Dataset excerpt section start

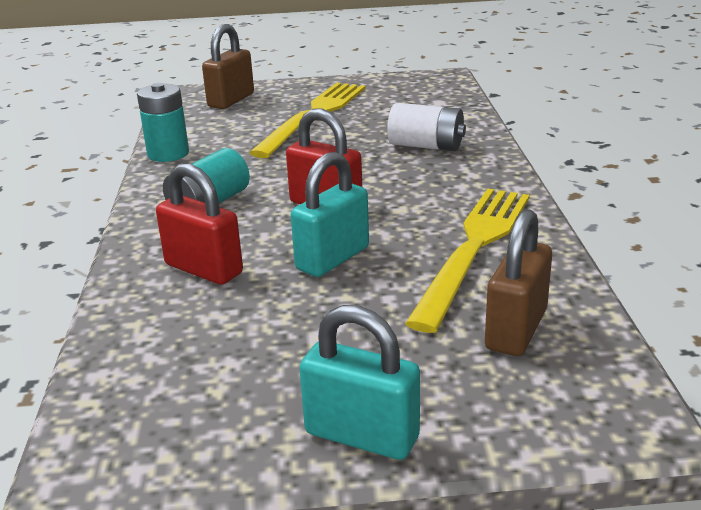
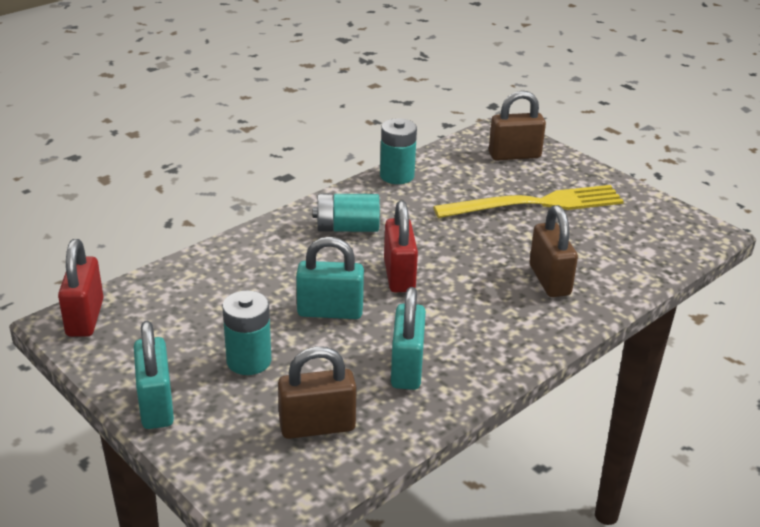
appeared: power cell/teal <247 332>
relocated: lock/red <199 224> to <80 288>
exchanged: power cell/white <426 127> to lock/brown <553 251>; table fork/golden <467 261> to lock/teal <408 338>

Dataset excerpt section end

▸ Description of the task
Check the material above line by line, and give only the number of lines holding the string "power".

▸ Output
2